=== DATA SECTION ===

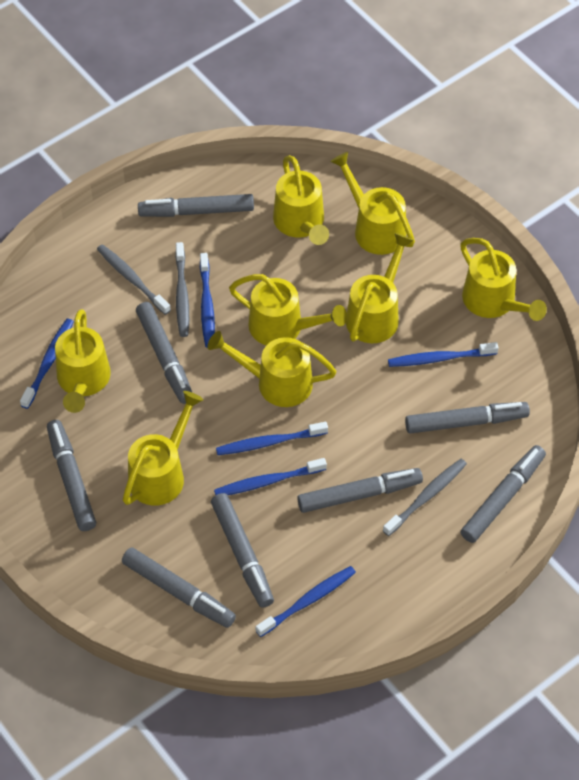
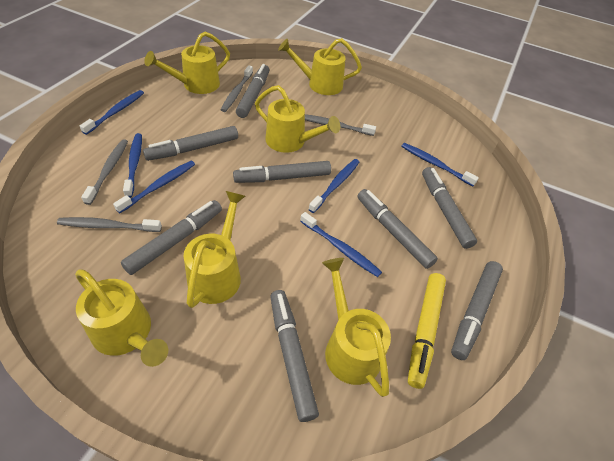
grey toothbrush: 3 -> 4
yellow marker: 0 -> 1
yellow watering can: 8 -> 6

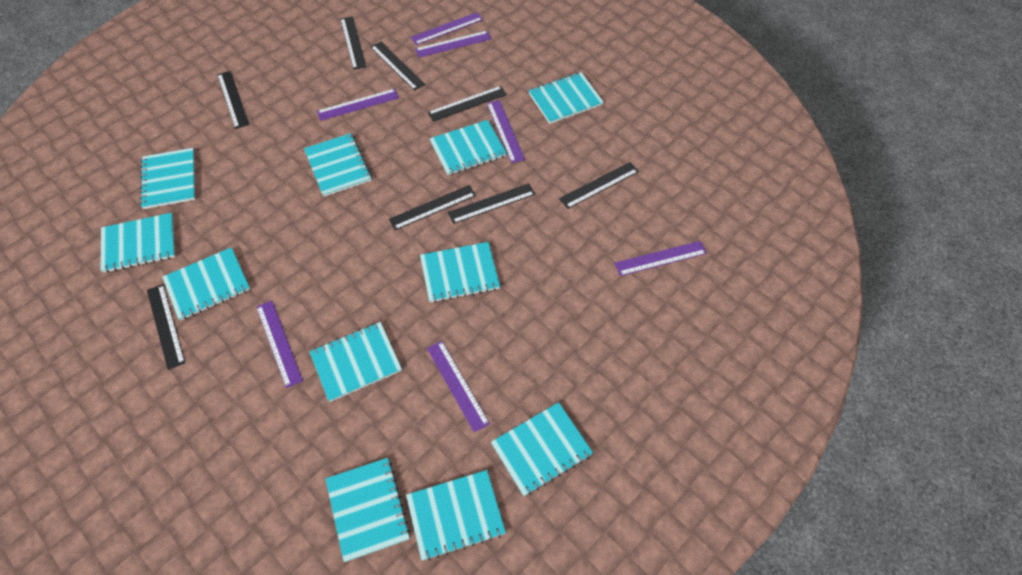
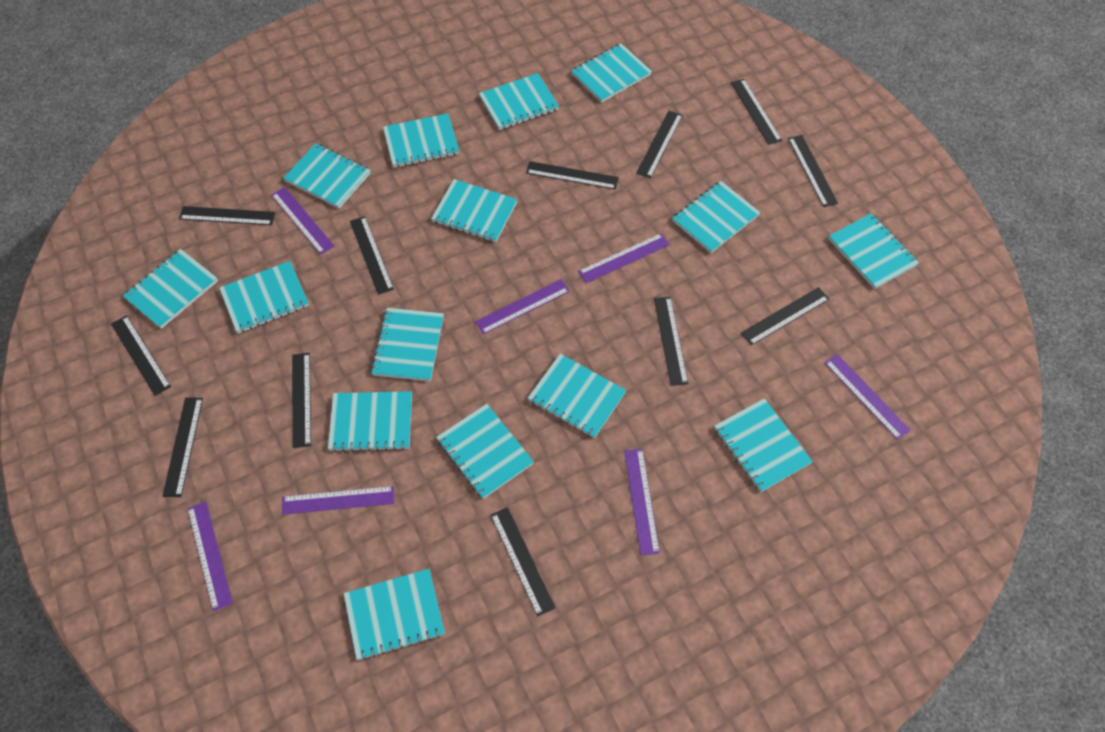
black ruler: 8 -> 12
turquoise notebook: 11 -> 15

===

> PROBLEM DETAILS: Given the entries above, say how many lines include the word "yellow", and write nothing besides the number.

> EXPECTED OUTPUT: 2